• [PROBLEM REQUIREMENTS]
What should come back is the data below, word for word, minus any picture.

• [DATA SHOWN]
.....

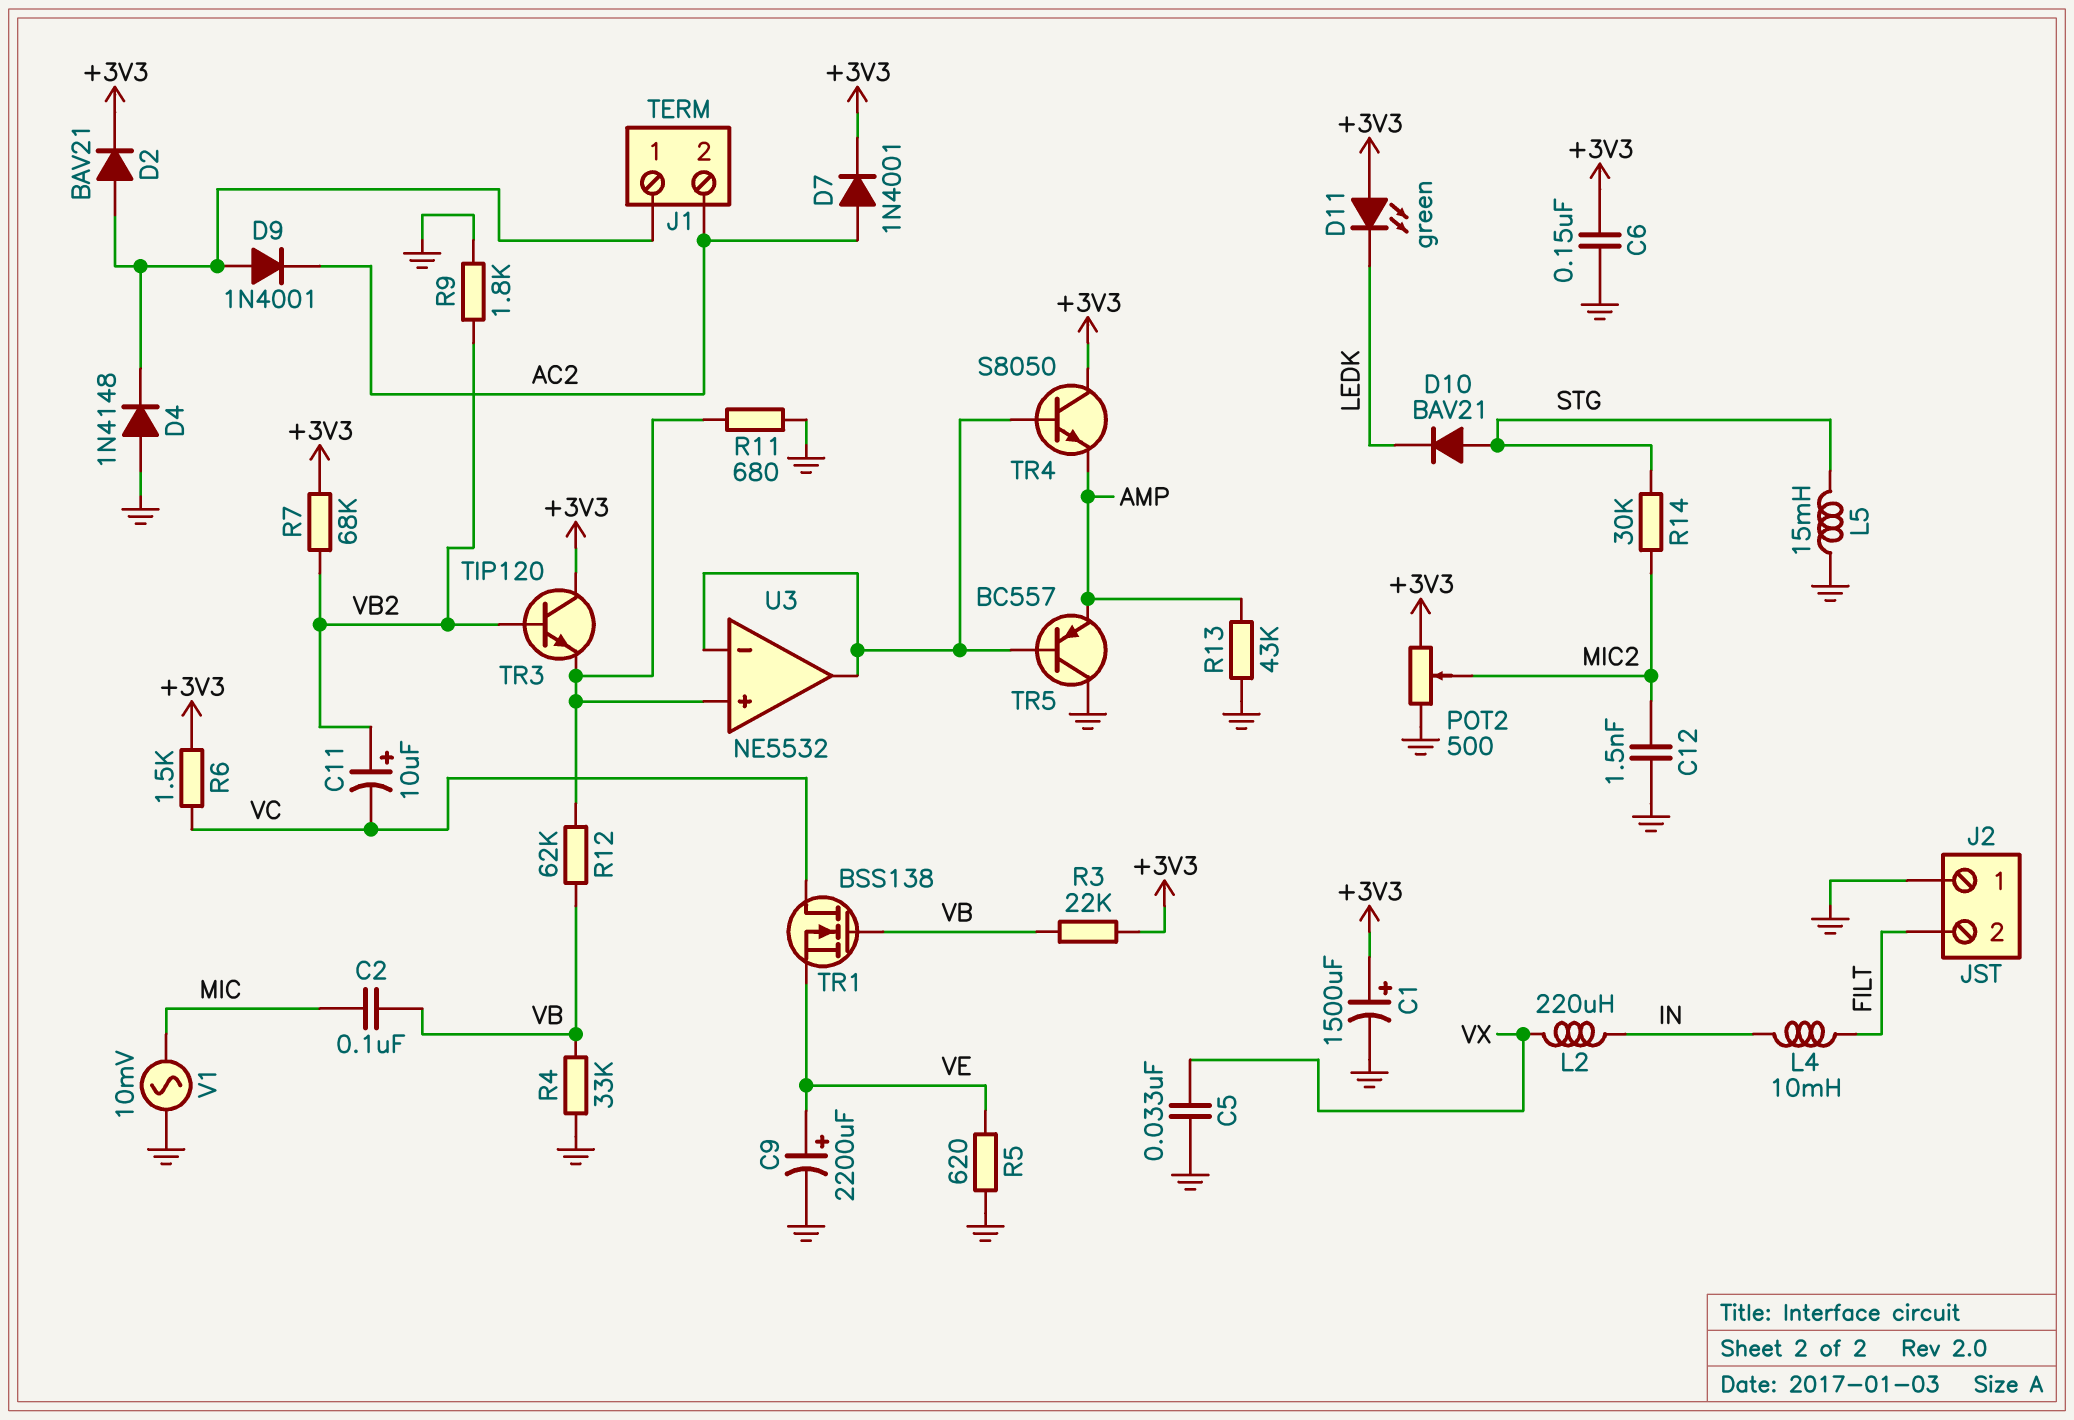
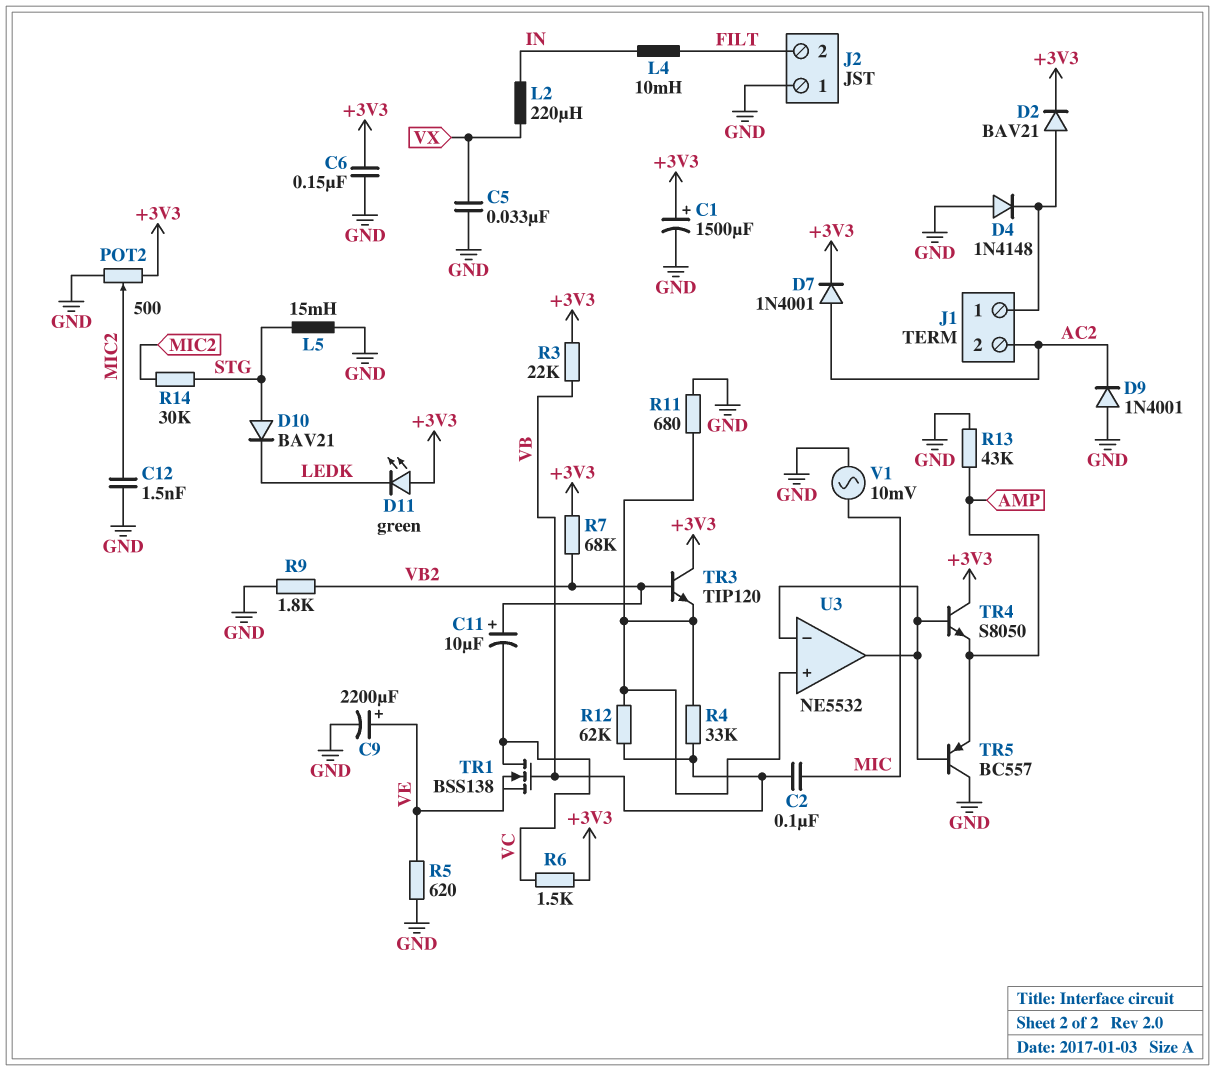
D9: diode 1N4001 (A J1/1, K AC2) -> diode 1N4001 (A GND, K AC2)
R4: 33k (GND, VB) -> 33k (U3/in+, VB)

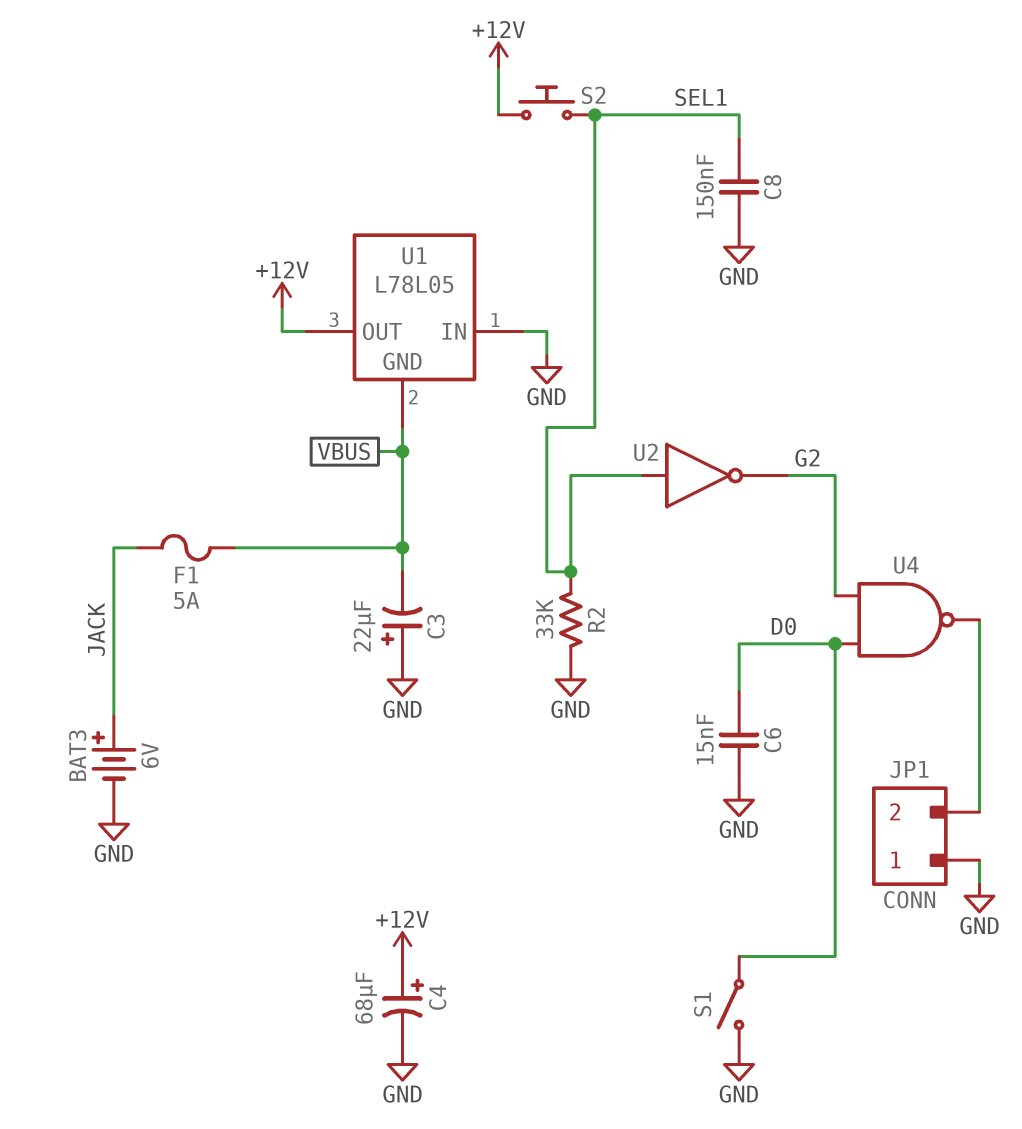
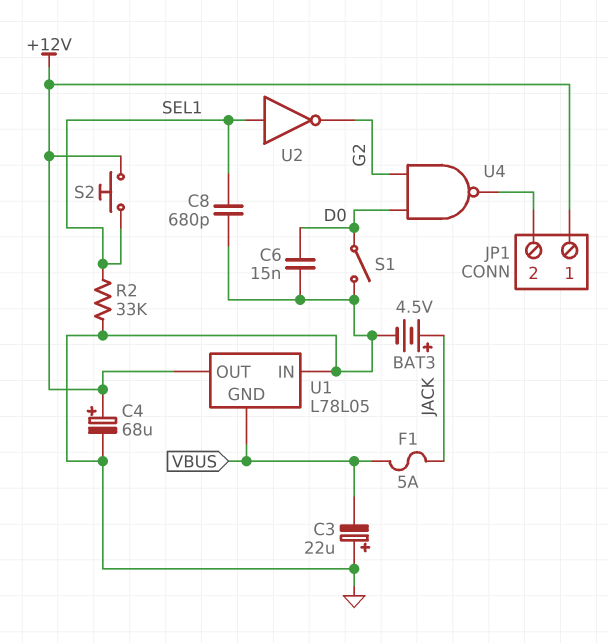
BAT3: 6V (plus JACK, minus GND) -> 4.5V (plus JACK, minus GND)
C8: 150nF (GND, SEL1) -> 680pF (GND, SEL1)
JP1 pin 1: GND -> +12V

.....

• [ANSWER TO THE EXERCISE]
D9: diode 1N4001 (A J1/1, K AC2) -> diode 1N4001 (A GND, K AC2)
R4: 33k (GND, VB) -> 33k (U3/in+, VB)

BAT3: 6V (plus JACK, minus GND) -> 4.5V (plus JACK, minus GND)
C8: 150nF (GND, SEL1) -> 680pF (GND, SEL1)
JP1 pin 1: GND -> +12V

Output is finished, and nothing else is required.